TASK TO COMPLETE =
Please keep to the lines below from the one with "green glue stick: 3 -> 2" through the one with "white trophy: 2 -> 0", and restate them word for word, ends included.

SUPPLIED DATA =
┌──

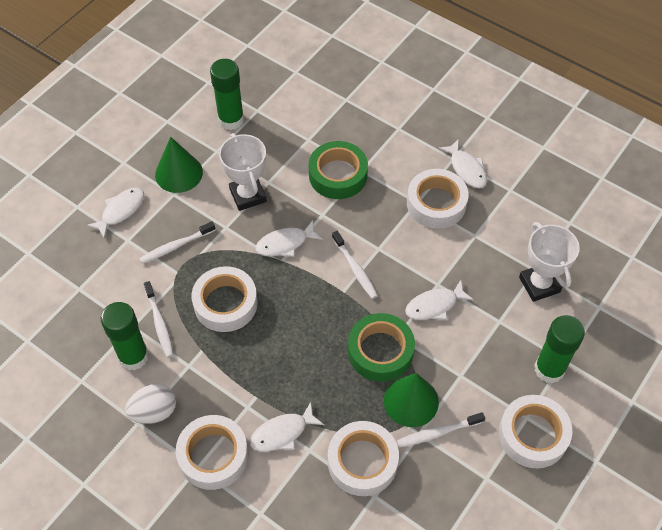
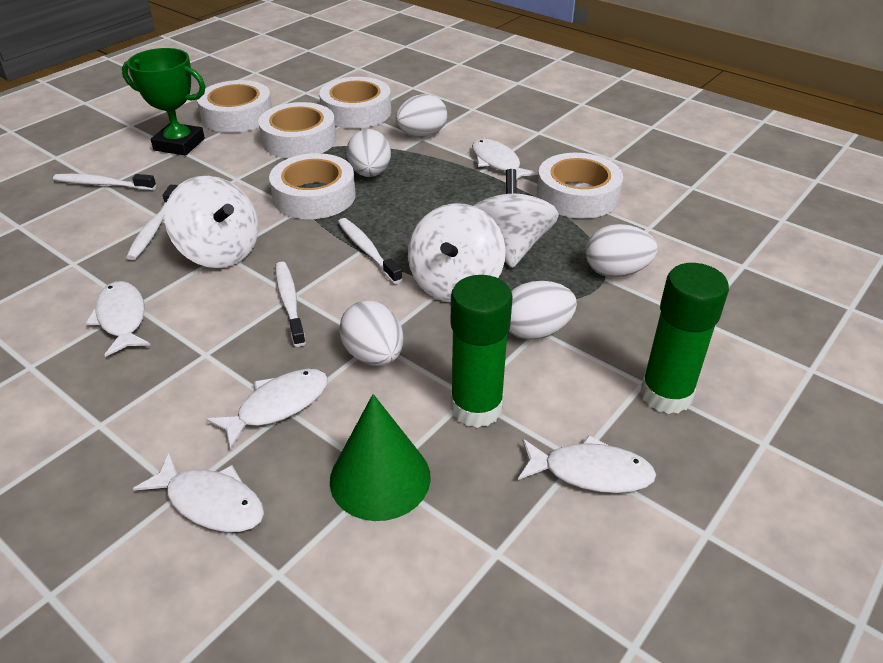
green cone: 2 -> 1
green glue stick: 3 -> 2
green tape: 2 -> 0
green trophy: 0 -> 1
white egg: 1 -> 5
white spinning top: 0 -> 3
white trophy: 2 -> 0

└──
┌──

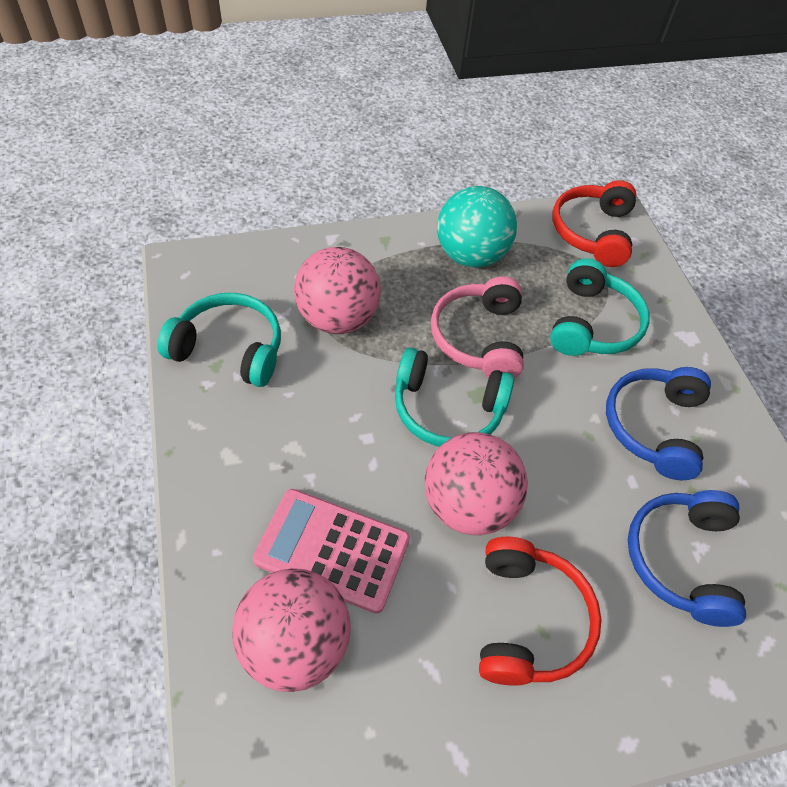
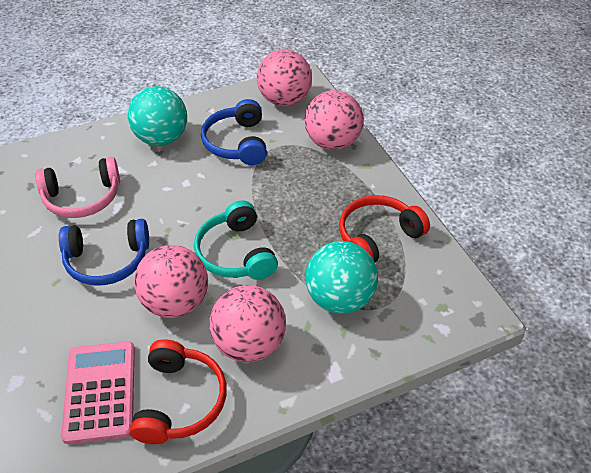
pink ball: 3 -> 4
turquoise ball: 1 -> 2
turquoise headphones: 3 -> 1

└──

TASK RESPONSE =
green glue stick: 3 -> 2
green tape: 2 -> 0
green trophy: 0 -> 1
white egg: 1 -> 5
white spinning top: 0 -> 3
white trophy: 2 -> 0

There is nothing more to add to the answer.